Extracted data:
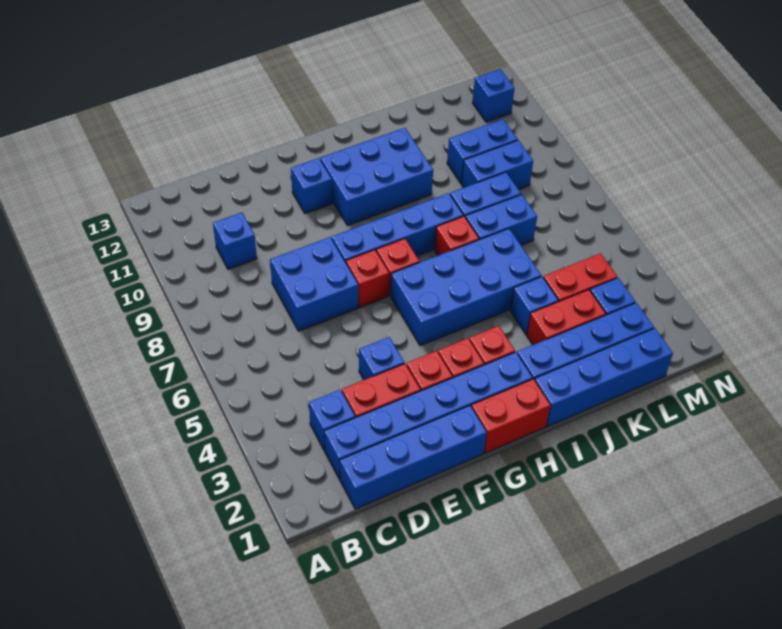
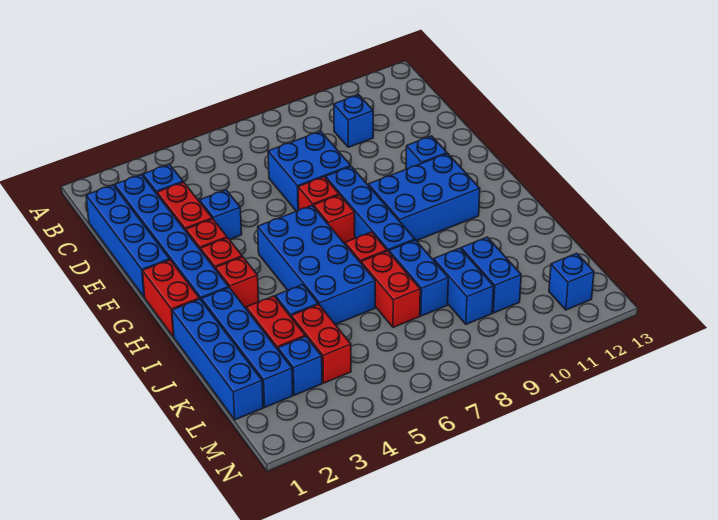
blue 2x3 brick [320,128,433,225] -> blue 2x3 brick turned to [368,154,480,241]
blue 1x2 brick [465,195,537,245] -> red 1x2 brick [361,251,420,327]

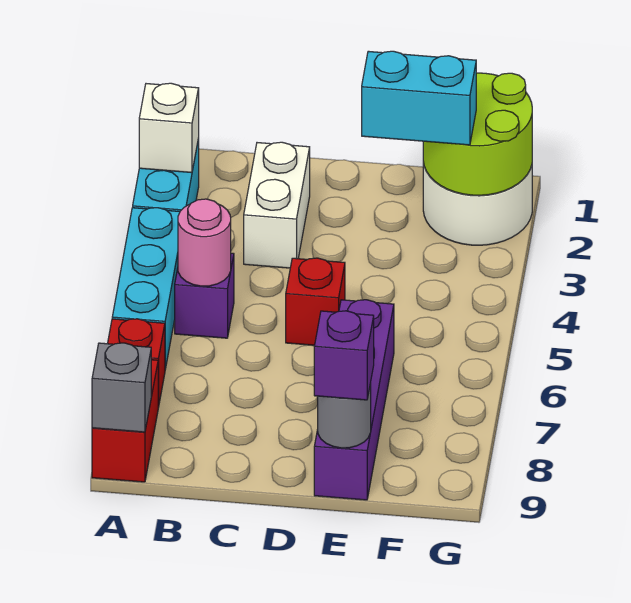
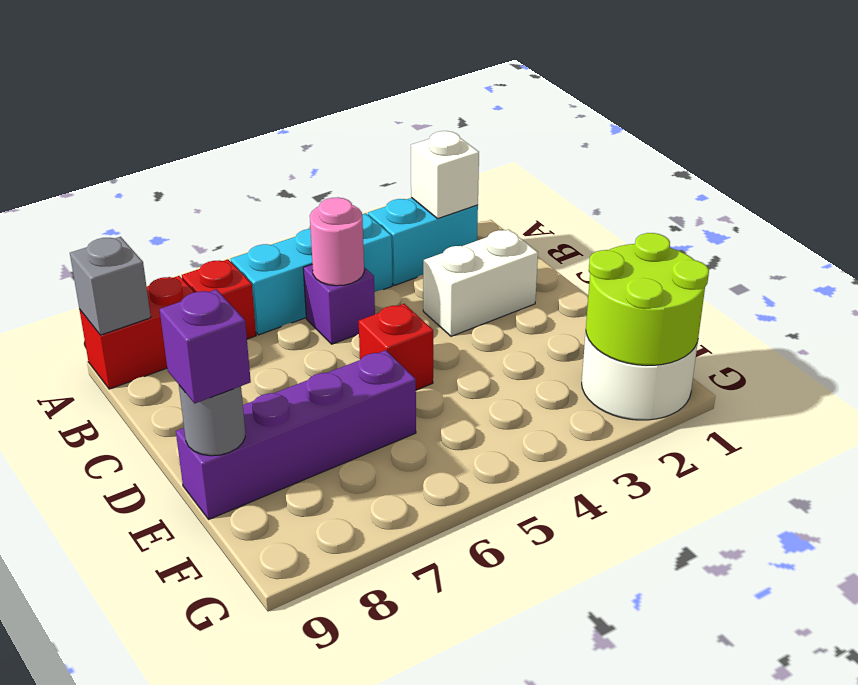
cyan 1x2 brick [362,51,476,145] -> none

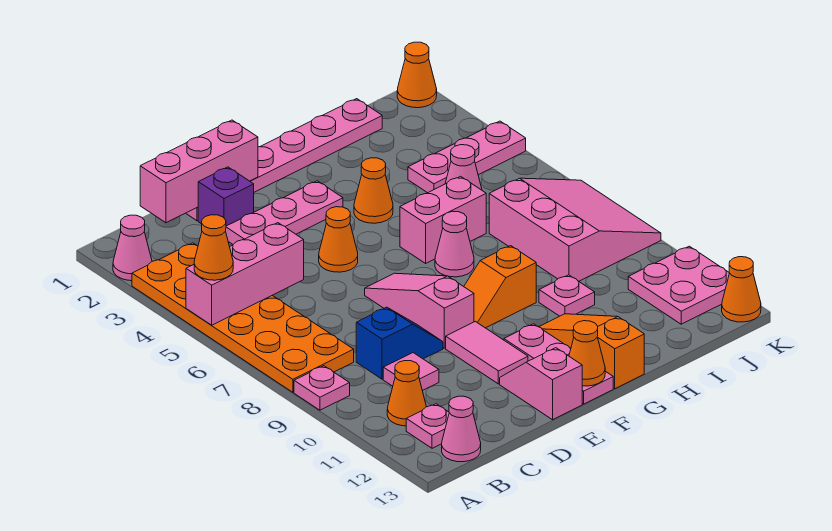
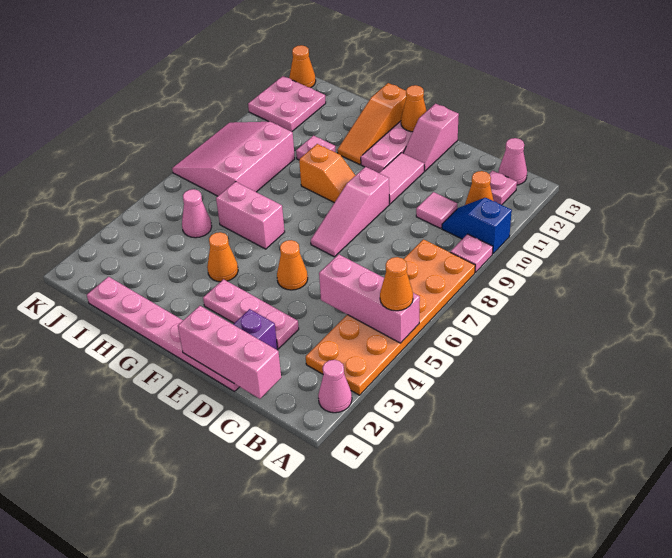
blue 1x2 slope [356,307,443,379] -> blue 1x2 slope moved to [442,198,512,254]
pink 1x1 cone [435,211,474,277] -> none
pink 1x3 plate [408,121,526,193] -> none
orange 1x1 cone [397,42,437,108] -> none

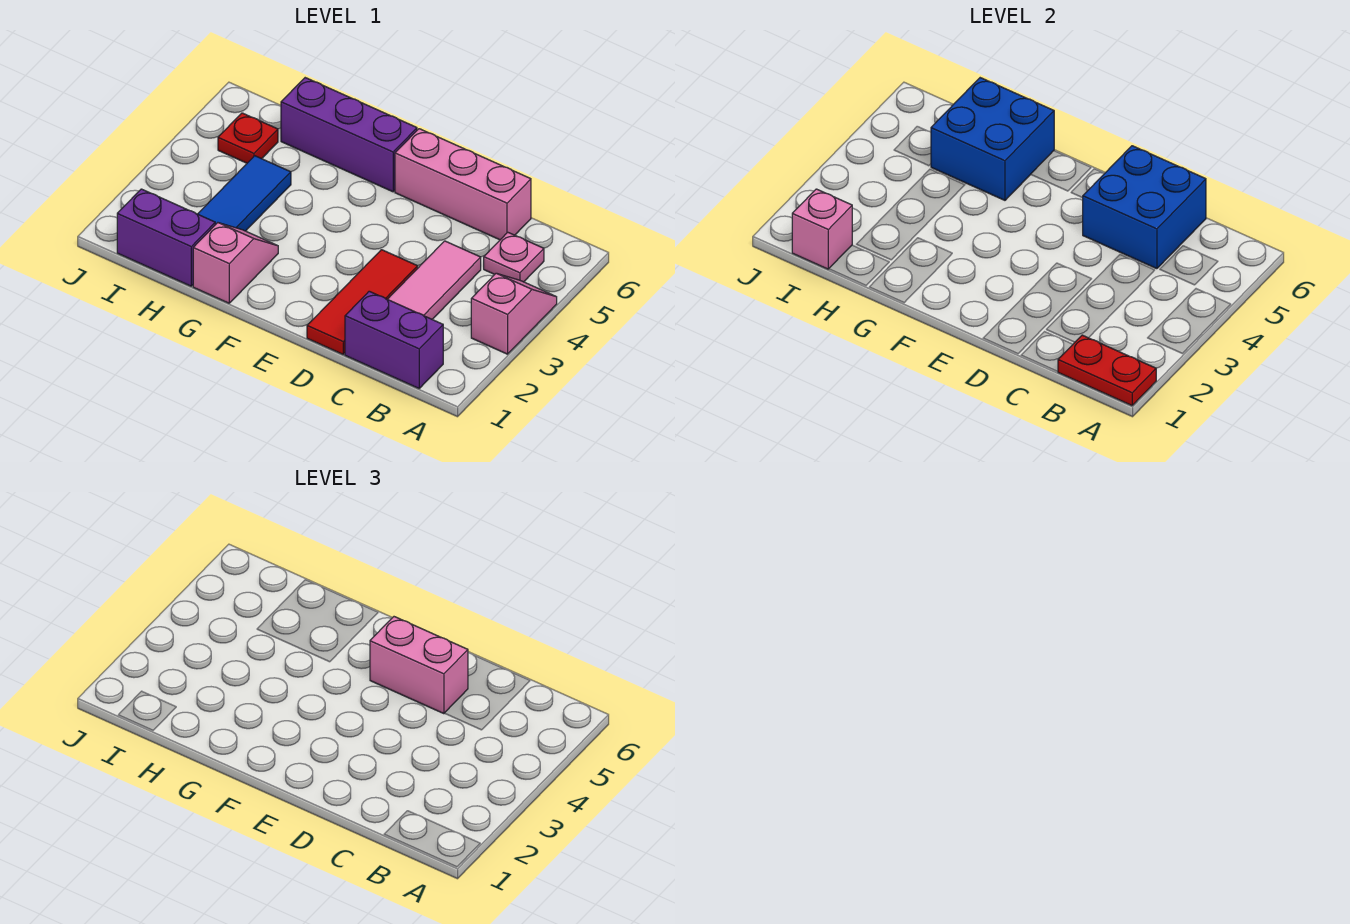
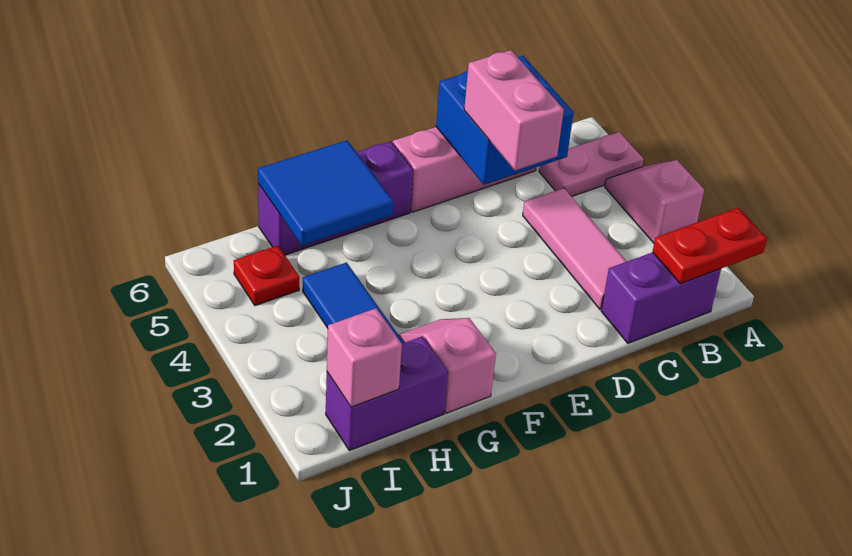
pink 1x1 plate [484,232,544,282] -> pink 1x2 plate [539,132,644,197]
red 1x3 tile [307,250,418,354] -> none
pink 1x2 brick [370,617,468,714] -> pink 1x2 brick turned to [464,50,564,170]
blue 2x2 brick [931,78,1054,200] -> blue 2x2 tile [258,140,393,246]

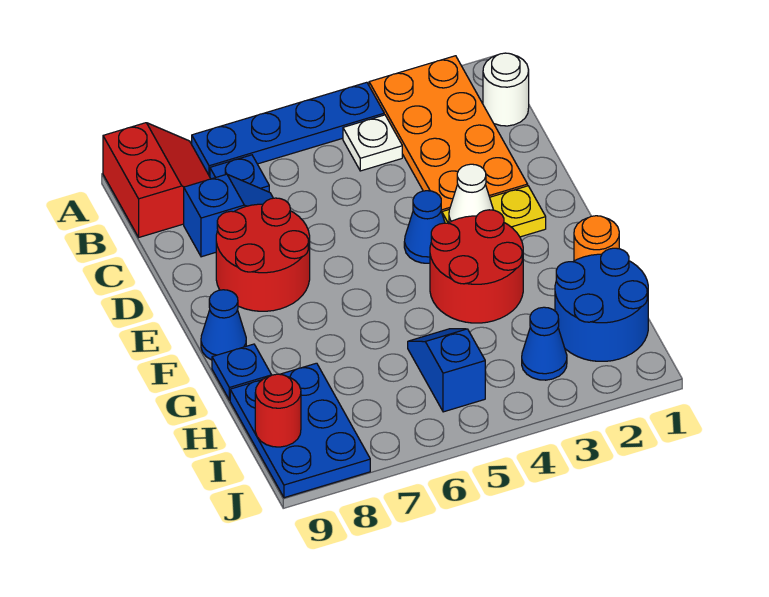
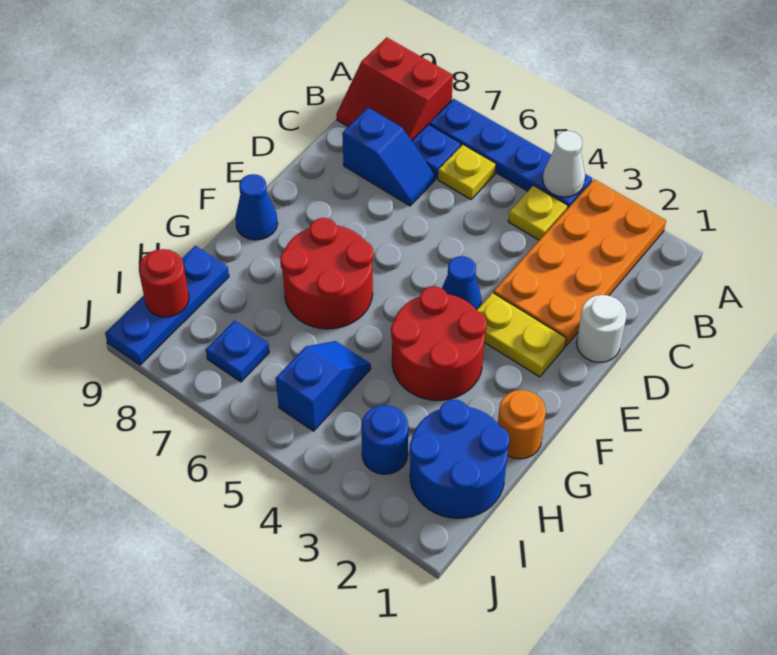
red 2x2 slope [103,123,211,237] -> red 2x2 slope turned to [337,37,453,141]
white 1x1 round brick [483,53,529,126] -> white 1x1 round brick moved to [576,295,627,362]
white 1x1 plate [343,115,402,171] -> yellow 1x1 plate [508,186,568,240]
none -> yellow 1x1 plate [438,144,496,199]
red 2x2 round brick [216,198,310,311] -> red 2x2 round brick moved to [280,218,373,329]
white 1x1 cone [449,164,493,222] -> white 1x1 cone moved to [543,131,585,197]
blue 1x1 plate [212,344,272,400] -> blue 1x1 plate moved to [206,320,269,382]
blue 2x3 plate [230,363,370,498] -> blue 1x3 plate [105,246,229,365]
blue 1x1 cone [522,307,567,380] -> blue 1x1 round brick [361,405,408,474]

What this task involves:
Skipping any pictures, copy the entries exactly as they appear.

Response to the exercise:
blue 2x3 brick [320,128,433,225] -> blue 2x3 brick turned to [368,154,480,241]
blue 1x2 brick [465,195,537,245] -> red 1x2 brick [361,251,420,327]

cyan 1x2 brick [362,51,476,145] -> none

blue 1x2 slope [356,307,443,379] -> blue 1x2 slope moved to [442,198,512,254]
pink 1x1 cone [435,211,474,277] -> none
pink 1x3 plate [408,121,526,193] -> none
orange 1x1 cone [397,42,437,108] -> none

pink 1x1 plate [484,232,544,282] -> pink 1x2 plate [539,132,644,197]
red 1x3 tile [307,250,418,354] -> none
pink 1x2 brick [370,617,468,714] -> pink 1x2 brick turned to [464,50,564,170]
blue 2x2 brick [931,78,1054,200] -> blue 2x2 tile [258,140,393,246]

red 2x2 slope [103,123,211,237] -> red 2x2 slope turned to [337,37,453,141]
white 1x1 round brick [483,53,529,126] -> white 1x1 round brick moved to [576,295,627,362]
white 1x1 plate [343,115,402,171] -> yellow 1x1 plate [508,186,568,240]
none -> yellow 1x1 plate [438,144,496,199]
red 2x2 round brick [216,198,310,311] -> red 2x2 round brick moved to [280,218,373,329]
white 1x1 cone [449,164,493,222] -> white 1x1 cone moved to [543,131,585,197]
blue 1x1 plate [212,344,272,400] -> blue 1x1 plate moved to [206,320,269,382]
blue 2x3 plate [230,363,370,498] -> blue 1x3 plate [105,246,229,365]
blue 1x1 cone [522,307,567,380] -> blue 1x1 round brick [361,405,408,474]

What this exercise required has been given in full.